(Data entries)
━━━

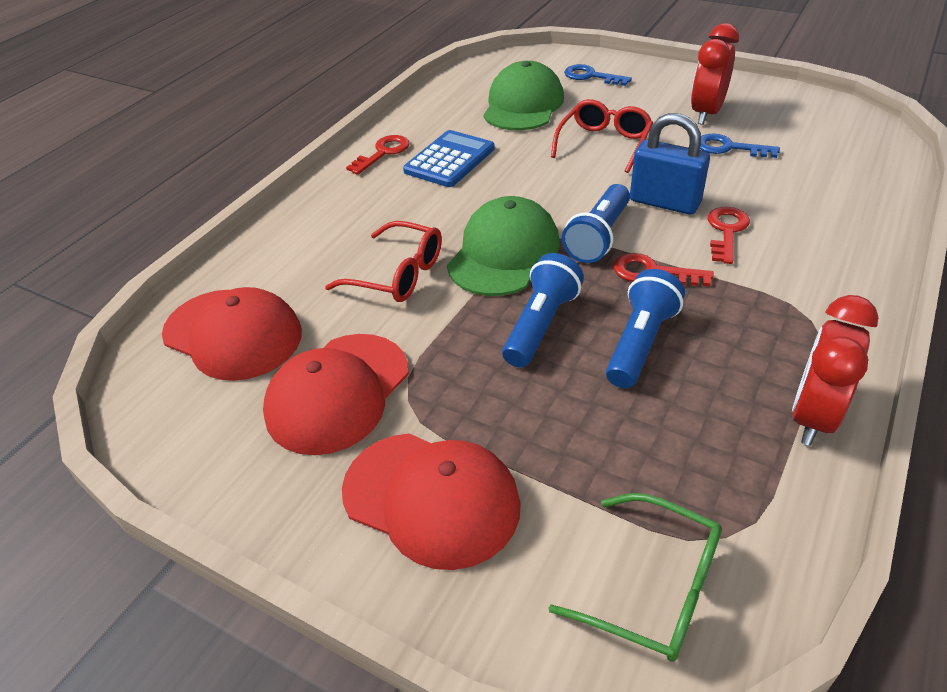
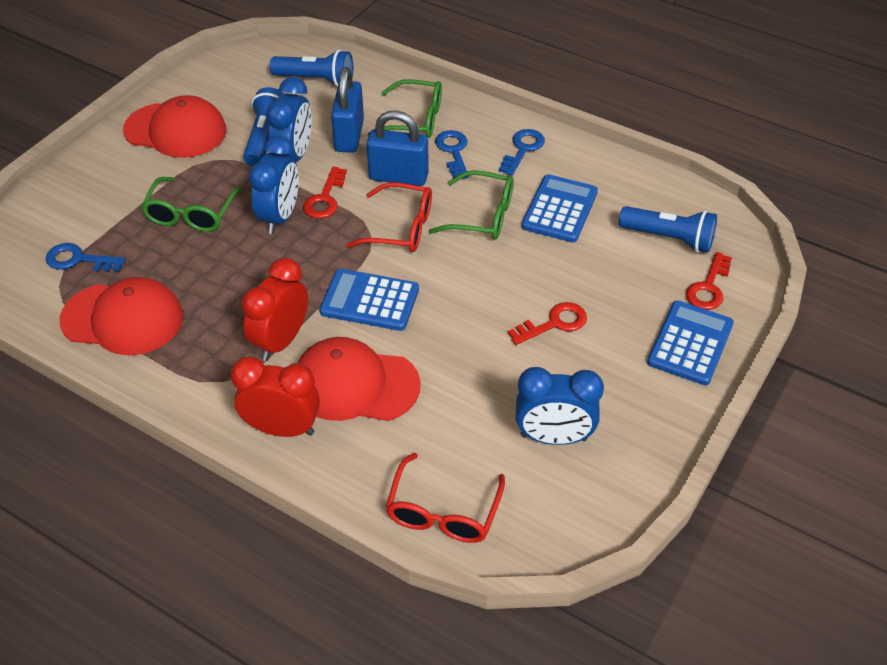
blue calculator: 1 -> 3
blue clock: 0 -> 3
blue key: 2 -> 3
blue padlock: 1 -> 2
green cap: 2 -> 0
green glasses: 1 -> 3

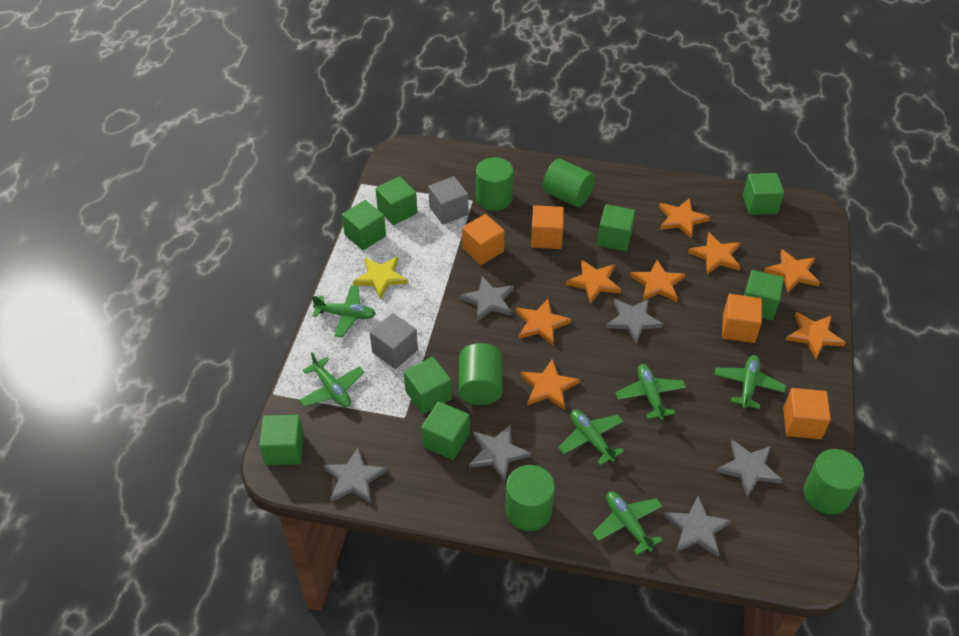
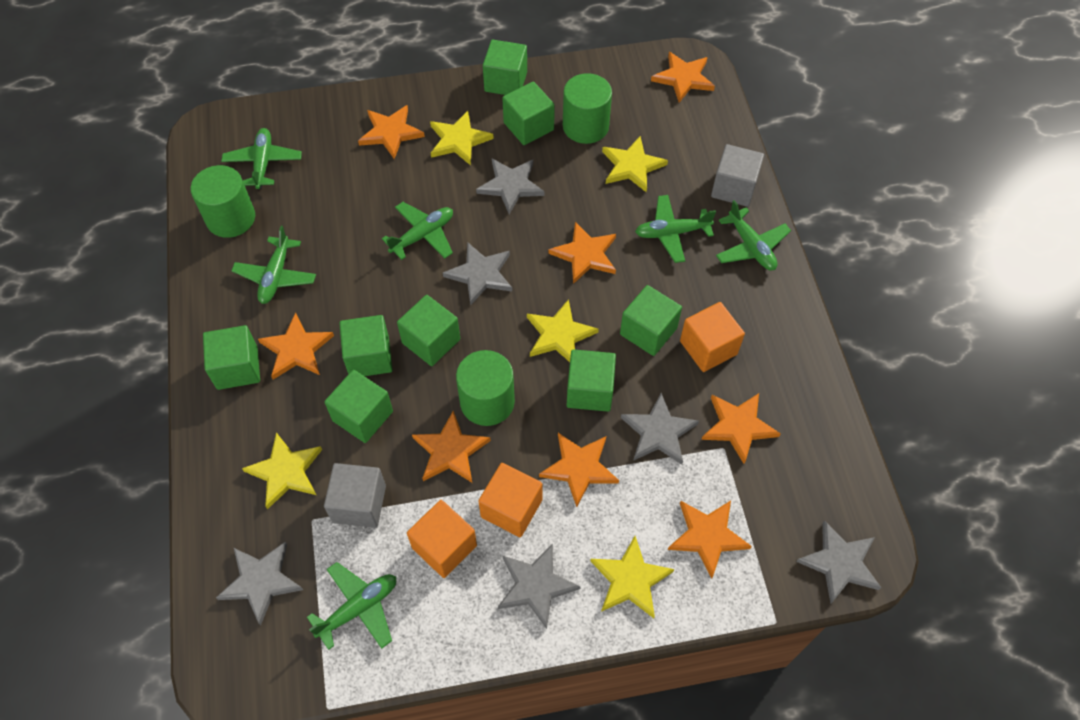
green cylinder: 5 -> 3
orange cube: 4 -> 3
yellow star: 1 -> 5

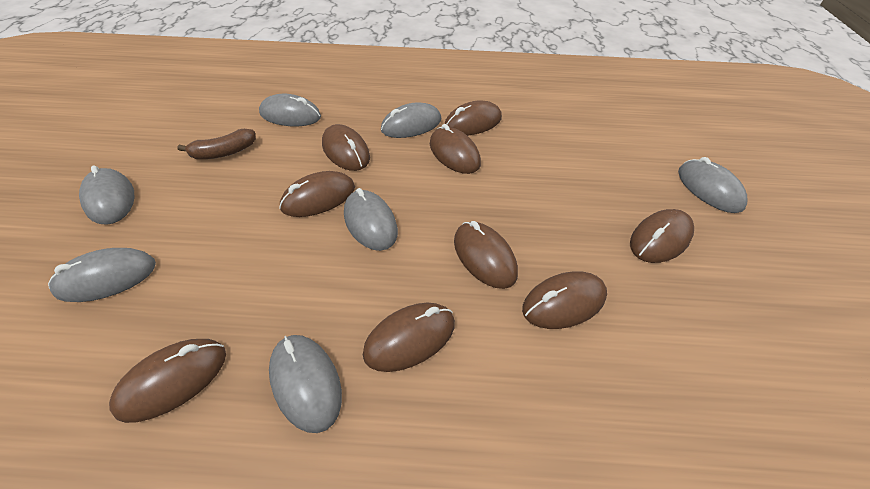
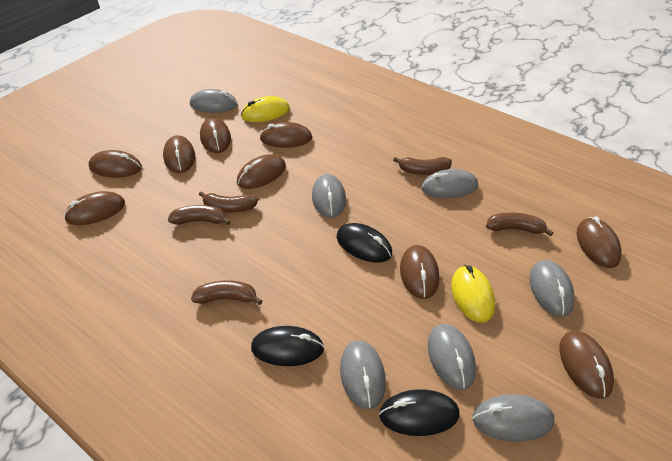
black mouse: 0 -> 3
brown banana: 1 -> 5
yellow mouse: 0 -> 2

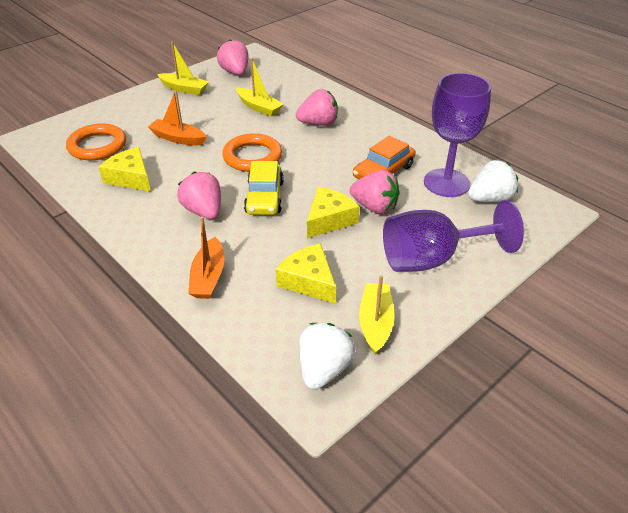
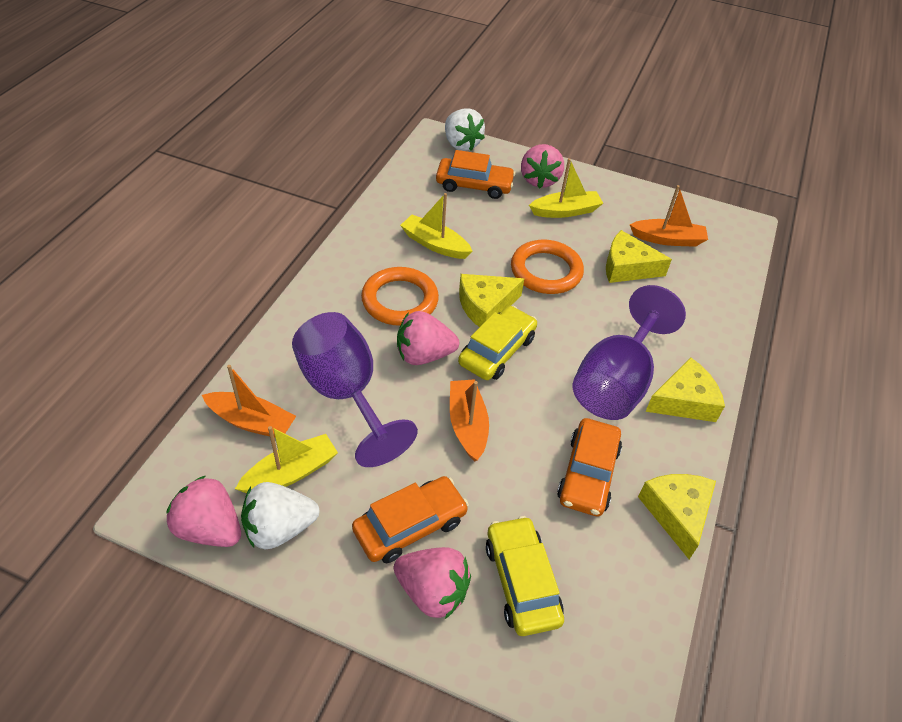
orange boat: 2 -> 3
orange car: 1 -> 3
yellow car: 1 -> 2
yellow cheese: 3 -> 4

━━━

Task requirements:
Nothing but the lines from the one that contains "orange boat: 2 -> 3" through the last line of the entries should appear in your reply, each repeated exactly.

Response to the task:
orange boat: 2 -> 3
orange car: 1 -> 3
yellow car: 1 -> 2
yellow cheese: 3 -> 4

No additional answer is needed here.